DATASET CONTENT Block Start
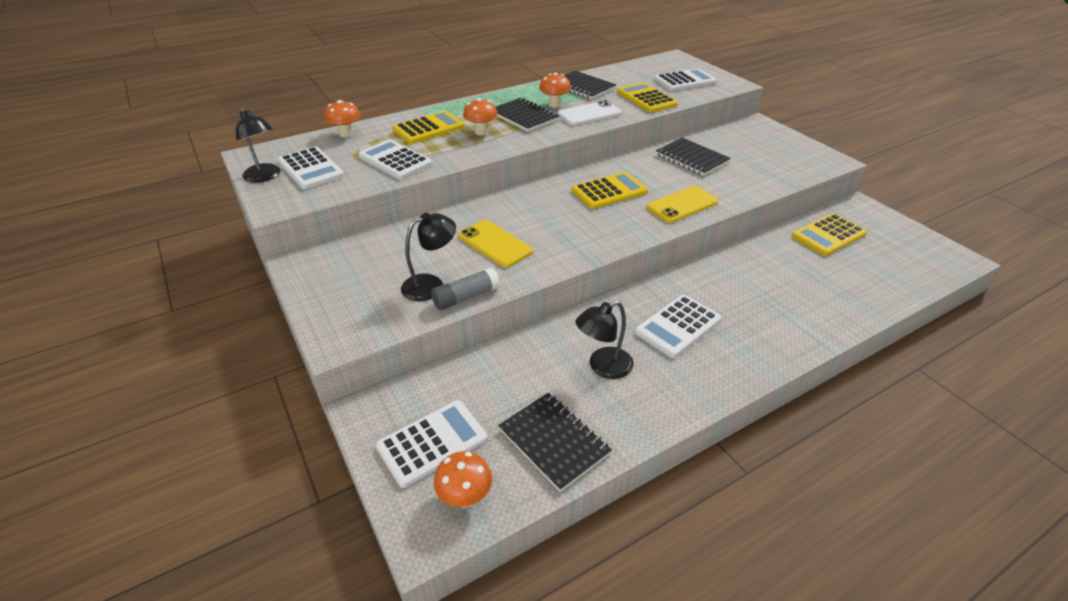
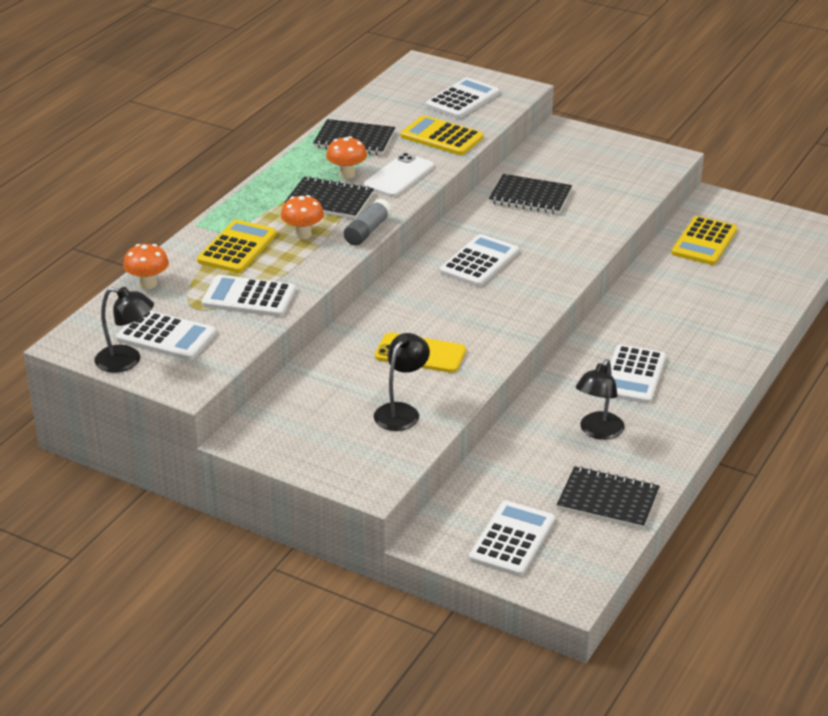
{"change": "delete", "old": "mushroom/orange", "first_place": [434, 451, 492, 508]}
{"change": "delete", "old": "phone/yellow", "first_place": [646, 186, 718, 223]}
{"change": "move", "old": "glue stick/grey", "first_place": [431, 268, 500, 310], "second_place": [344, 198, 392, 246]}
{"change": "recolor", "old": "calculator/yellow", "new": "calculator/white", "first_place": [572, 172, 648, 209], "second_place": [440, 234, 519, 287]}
DATASET CONTENT Block End
DATASET CONTENT Block Start
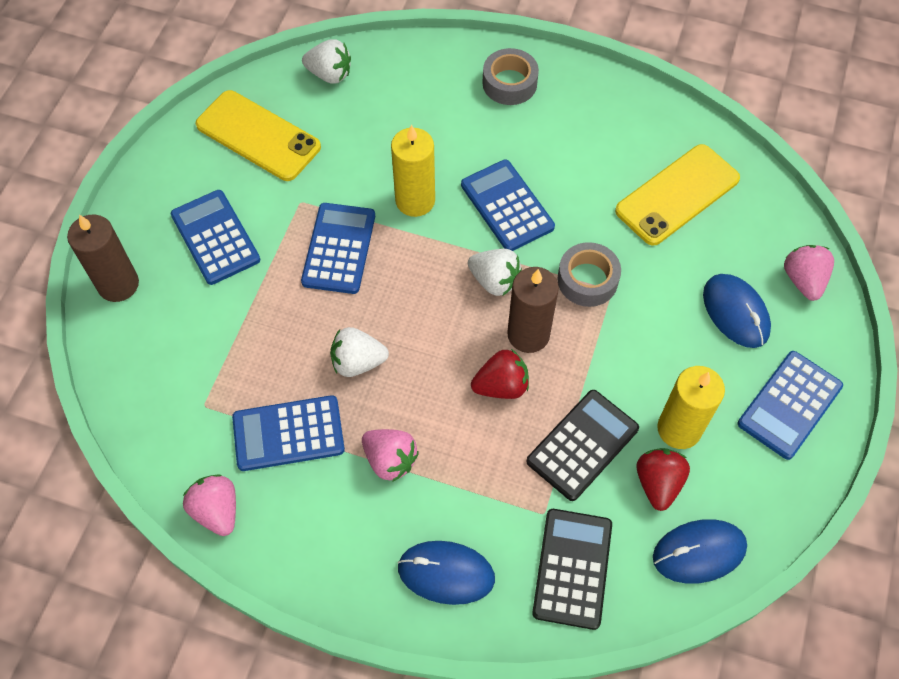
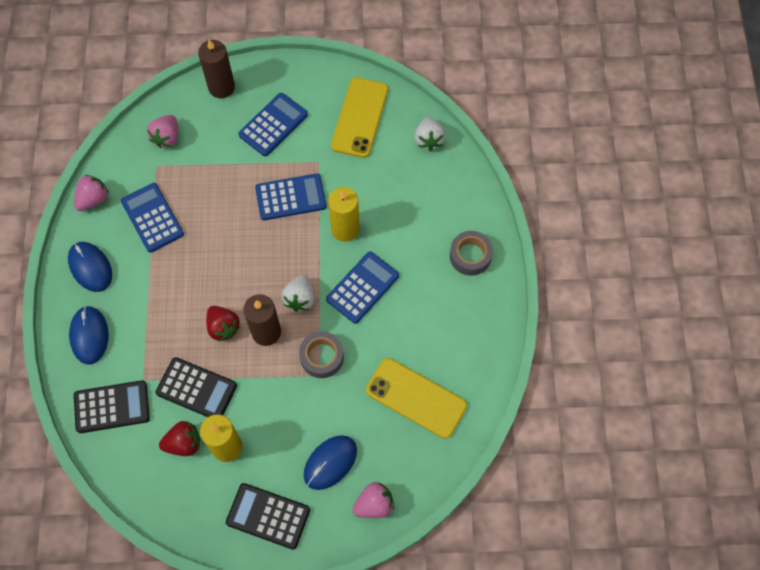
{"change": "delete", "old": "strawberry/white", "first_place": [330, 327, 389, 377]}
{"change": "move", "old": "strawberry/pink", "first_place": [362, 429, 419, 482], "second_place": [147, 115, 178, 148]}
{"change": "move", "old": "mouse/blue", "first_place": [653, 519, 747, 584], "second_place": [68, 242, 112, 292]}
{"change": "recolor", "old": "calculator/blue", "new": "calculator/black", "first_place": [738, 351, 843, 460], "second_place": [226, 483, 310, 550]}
DATASET CONTENT Block End
# ASSIGNED TASK:
Copy each line of the entries that includes the word "yellow".

# RESULT:
{"change": "delete", "old": "phone/yellow", "first_place": [646, 186, 718, 223]}
{"change": "recolor", "old": "calculator/yellow", "new": "calculator/white", "first_place": [572, 172, 648, 209], "second_place": [440, 234, 519, 287]}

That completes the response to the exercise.